Records for this exercise:
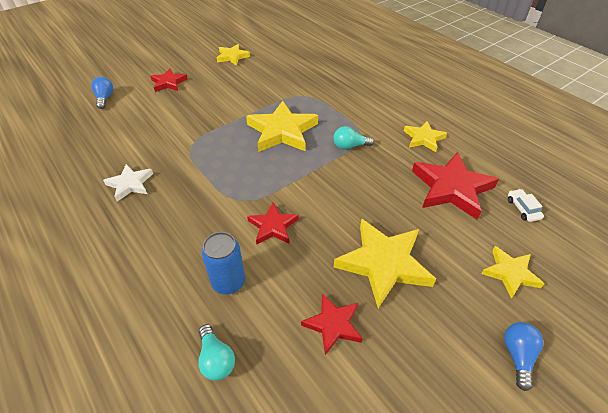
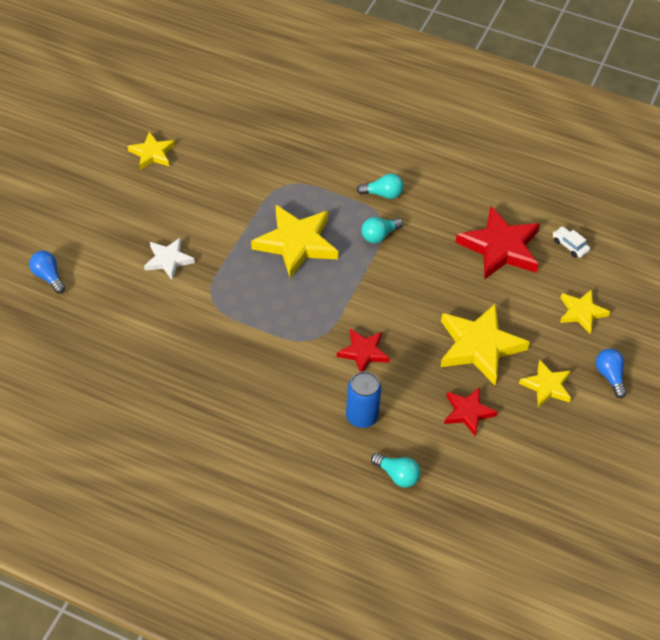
camera: 30 degrees left, 5 degrees up
(130, 184) = (188, 367): white star -> white star (168, 260)
(169, 83) = (107, 224): red star -> none
(372, 121) = (383, 194): none -> turquoise light bulb
(423, 138) = (447, 197): yellow star -> yellow star (546, 386)

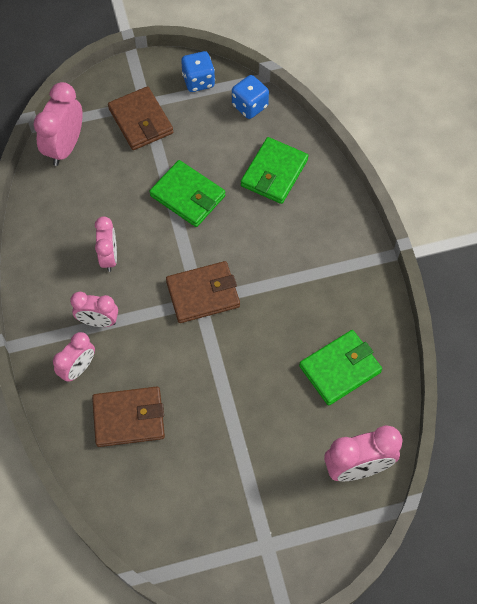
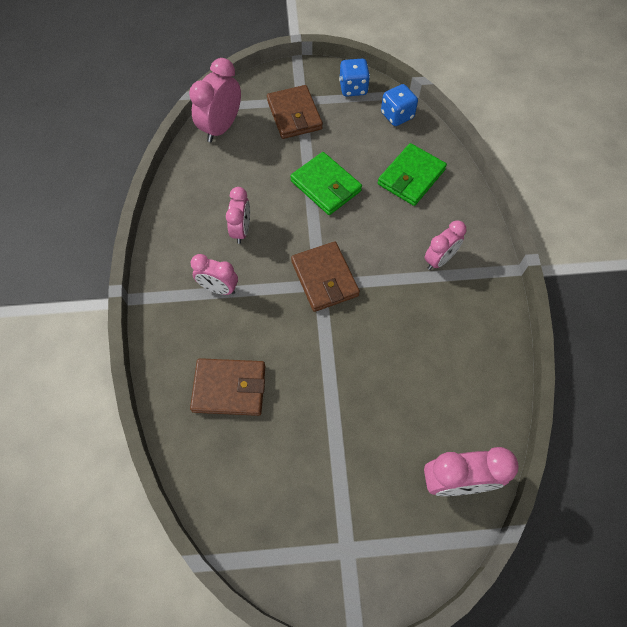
camera: 10 degrees right, 0 degrees up
(78, 368) = (190, 330): pink clock -> pink clock (439, 260)
(203, 294) = (324, 278): brown wallet -> brown wallet turned 75 degrees clockwise
(340, 369) = (450, 374): green wallet -> none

Work item: The job here is to retype the data exactly, with no pictures included.

Reply to the exercise:
camera: 30 degrees left, 5 degrees up
(130, 184) = (188, 367): white star -> white star (168, 260)
(169, 83) = (107, 224): red star -> none
(372, 121) = (383, 194): none -> turquoise light bulb
(423, 138) = (447, 197): yellow star -> yellow star (546, 386)

camera: 10 degrees right, 0 degrees up
(78, 368) = (190, 330): pink clock -> pink clock (439, 260)
(203, 294) = (324, 278): brown wallet -> brown wallet turned 75 degrees clockwise
(340, 369) = (450, 374): green wallet -> none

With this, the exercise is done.